TO DO:
Quote the records that follow in full and exactly; leave out the pictures.

DATA:
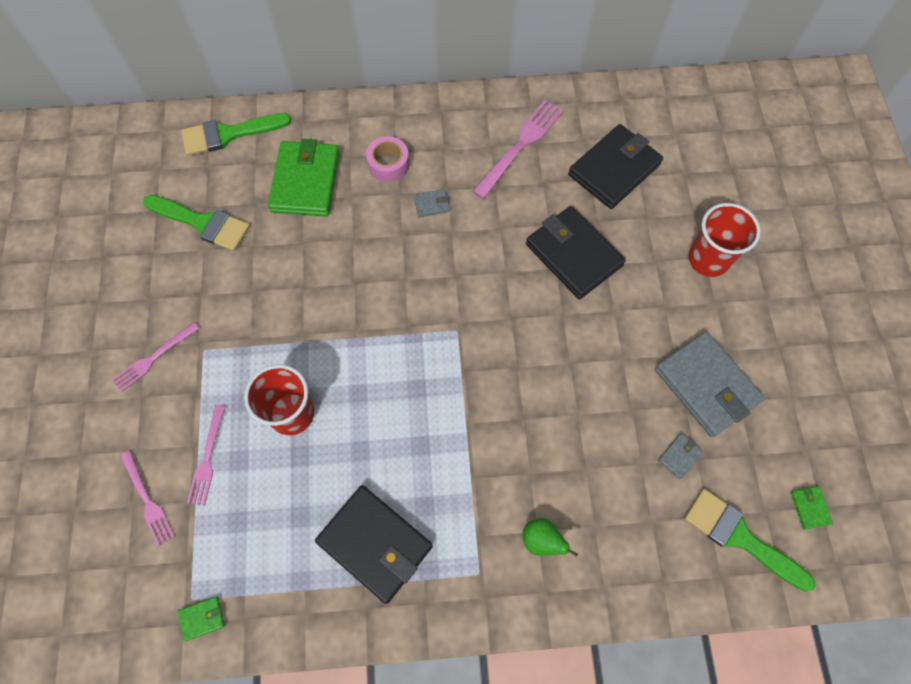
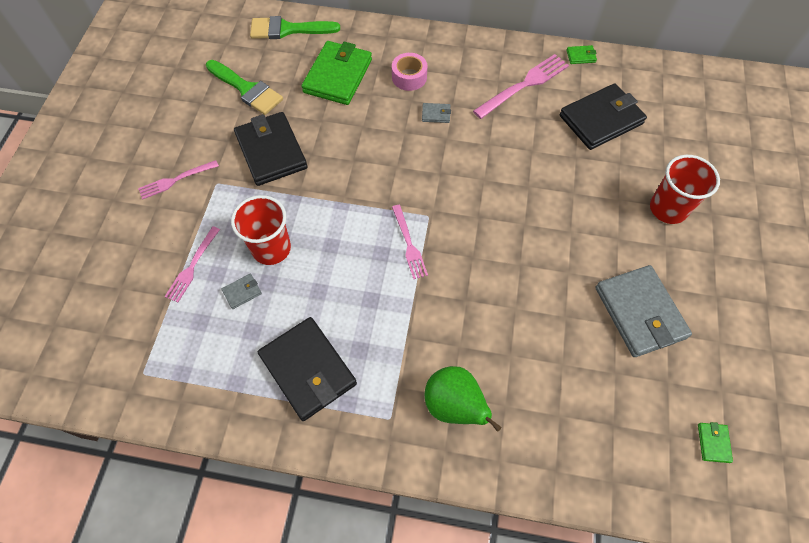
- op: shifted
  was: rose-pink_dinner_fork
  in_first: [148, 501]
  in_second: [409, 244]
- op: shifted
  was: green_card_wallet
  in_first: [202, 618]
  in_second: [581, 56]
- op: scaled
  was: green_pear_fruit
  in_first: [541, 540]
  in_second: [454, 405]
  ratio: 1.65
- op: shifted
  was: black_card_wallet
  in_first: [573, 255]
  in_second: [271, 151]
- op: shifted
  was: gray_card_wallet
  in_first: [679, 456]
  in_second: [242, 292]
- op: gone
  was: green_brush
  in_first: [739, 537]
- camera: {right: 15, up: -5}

RESPONSE AREA:
- op: shifted
  was: rose-pink_dinner_fork
  in_first: [148, 501]
  in_second: [409, 244]
- op: shifted
  was: green_card_wallet
  in_first: [202, 618]
  in_second: [581, 56]
- op: scaled
  was: green_pear_fruit
  in_first: [541, 540]
  in_second: [454, 405]
  ratio: 1.65
- op: shifted
  was: black_card_wallet
  in_first: [573, 255]
  in_second: [271, 151]
- op: shifted
  was: gray_card_wallet
  in_first: [679, 456]
  in_second: [242, 292]
- op: gone
  was: green_brush
  in_first: [739, 537]
- camera: {right: 15, up: -5}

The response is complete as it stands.